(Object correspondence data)
——————
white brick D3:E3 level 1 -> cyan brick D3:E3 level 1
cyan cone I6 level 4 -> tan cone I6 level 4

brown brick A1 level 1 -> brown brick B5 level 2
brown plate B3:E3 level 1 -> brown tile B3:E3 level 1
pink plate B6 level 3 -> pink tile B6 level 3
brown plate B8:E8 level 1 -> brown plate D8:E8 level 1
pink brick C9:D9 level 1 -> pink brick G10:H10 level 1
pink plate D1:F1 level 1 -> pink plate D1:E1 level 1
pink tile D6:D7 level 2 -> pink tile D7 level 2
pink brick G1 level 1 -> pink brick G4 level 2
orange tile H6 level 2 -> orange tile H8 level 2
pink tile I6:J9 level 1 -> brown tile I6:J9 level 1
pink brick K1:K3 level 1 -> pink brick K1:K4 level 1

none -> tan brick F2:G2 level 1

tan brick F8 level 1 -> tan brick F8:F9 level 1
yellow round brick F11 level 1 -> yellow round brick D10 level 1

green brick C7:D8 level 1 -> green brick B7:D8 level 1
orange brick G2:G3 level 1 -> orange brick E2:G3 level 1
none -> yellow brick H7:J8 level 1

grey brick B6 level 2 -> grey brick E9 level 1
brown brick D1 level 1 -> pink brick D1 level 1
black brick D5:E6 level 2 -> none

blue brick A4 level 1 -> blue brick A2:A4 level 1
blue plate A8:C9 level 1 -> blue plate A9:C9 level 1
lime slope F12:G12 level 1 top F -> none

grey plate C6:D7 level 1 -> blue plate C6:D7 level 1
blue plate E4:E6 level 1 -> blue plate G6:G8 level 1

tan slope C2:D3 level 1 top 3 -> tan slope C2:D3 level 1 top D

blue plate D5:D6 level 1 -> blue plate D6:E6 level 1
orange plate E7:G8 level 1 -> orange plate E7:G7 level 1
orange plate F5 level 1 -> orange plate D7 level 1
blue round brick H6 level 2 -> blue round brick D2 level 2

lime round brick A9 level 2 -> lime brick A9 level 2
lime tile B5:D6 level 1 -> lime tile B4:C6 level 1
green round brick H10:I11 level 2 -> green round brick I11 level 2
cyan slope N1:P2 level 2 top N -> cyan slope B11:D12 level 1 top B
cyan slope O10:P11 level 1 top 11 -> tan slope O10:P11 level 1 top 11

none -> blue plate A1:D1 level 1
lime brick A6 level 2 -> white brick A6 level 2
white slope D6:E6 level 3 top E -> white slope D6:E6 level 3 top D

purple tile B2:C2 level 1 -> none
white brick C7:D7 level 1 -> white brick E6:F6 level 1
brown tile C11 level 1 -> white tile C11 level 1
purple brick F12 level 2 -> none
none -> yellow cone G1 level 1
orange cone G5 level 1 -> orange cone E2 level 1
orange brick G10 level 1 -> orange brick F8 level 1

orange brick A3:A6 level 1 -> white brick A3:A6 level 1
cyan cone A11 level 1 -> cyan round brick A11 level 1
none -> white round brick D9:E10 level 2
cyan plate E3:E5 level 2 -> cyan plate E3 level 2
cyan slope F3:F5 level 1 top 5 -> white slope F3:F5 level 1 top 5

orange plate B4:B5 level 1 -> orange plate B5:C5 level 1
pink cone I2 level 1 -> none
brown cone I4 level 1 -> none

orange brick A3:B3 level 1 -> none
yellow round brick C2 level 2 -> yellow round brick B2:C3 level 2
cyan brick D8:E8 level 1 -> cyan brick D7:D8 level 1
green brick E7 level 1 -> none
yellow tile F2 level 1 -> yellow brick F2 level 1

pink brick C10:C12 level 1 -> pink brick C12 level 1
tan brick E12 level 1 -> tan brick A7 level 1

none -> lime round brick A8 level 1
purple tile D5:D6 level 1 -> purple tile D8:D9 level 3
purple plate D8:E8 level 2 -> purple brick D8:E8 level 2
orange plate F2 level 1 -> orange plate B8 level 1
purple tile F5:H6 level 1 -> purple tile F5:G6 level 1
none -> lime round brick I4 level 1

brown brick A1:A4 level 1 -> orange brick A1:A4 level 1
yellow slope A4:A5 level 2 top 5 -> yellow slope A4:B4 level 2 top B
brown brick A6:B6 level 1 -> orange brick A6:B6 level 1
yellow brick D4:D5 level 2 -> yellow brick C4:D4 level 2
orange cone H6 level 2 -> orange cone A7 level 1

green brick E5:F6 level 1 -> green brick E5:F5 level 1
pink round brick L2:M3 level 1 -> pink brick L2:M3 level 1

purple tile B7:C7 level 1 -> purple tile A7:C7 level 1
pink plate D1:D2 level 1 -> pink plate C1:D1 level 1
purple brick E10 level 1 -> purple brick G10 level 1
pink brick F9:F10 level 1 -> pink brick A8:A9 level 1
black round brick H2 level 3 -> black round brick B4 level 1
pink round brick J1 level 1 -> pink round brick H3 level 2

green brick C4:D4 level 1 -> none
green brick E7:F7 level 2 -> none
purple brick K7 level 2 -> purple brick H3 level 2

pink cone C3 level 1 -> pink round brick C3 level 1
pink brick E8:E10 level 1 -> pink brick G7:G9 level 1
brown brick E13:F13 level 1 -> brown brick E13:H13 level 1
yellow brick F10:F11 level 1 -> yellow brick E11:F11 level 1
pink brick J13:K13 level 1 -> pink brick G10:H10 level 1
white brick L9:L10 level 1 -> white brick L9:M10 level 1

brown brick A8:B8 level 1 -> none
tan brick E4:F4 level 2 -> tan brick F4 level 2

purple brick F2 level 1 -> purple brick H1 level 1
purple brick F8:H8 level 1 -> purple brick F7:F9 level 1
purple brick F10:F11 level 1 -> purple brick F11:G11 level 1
——————
* _Instructions to follow_
The lines above, starting at the one with "pink brick C10:C12" and ending at the one with "purple plate D8:E8", are the only ones to return, exactly as written.

* _Expected output_
pink brick C10:C12 level 1 -> pink brick C12 level 1
tan brick E12 level 1 -> tan brick A7 level 1

none -> lime round brick A8 level 1
purple tile D5:D6 level 1 -> purple tile D8:D9 level 3
purple plate D8:E8 level 2 -> purple brick D8:E8 level 2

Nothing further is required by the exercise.